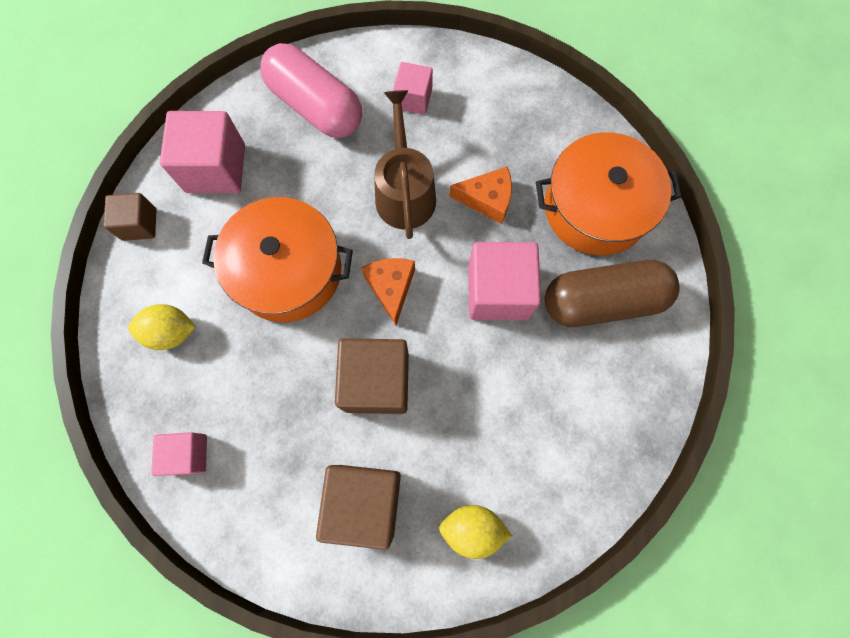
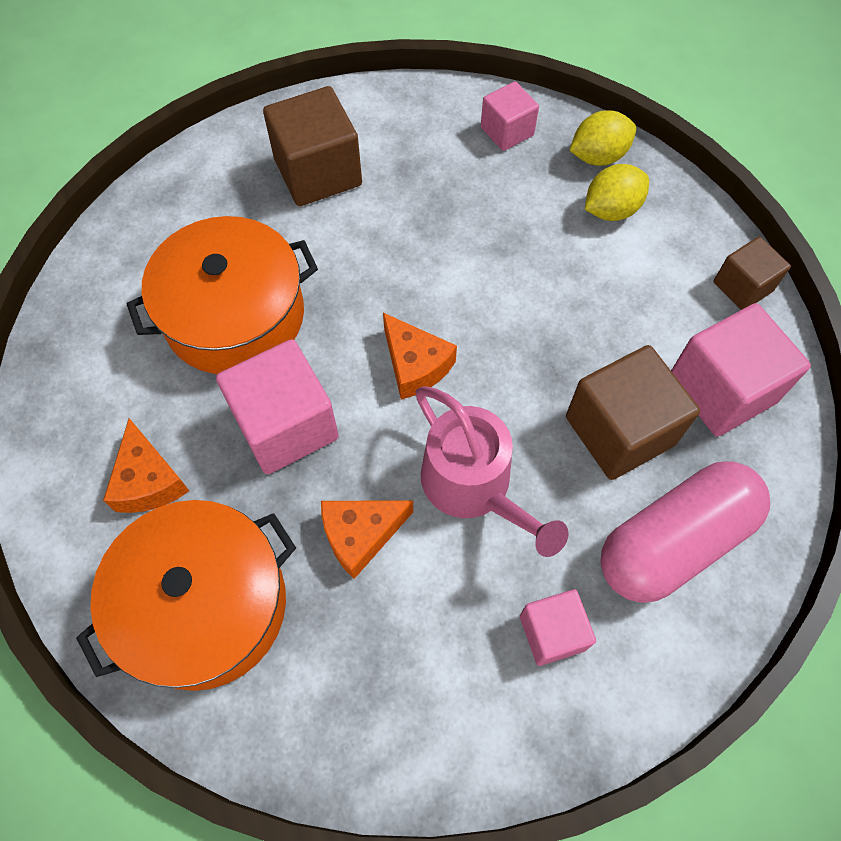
camera: 150 degrees right, 10 degrees down
(288, 271) = (543, 323): orange pot -> orange pot (234, 316)
(316, 106) = (674, 541): pink capsule -> pink capsule turned 45 degrees counterclockwise
(376, 382) = (370, 268): brown cube -> brown cube (619, 430)
(405, 192) = (473, 486): brown watering can -> pink watering can
(472, 528) = (202, 199): yellow lemon -> yellow lemon (598, 156)
(602, 301) = (148, 480): brown capsule -> orange cheese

- Assignment:
All lines containing "brown" in the material above should appear in your reply, copied exactly.

- Output:
(376, 382) = (370, 268): brown cube -> brown cube (619, 430)
(405, 192) = (473, 486): brown watering can -> pink watering can
(602, 301) = (148, 480): brown capsule -> orange cheese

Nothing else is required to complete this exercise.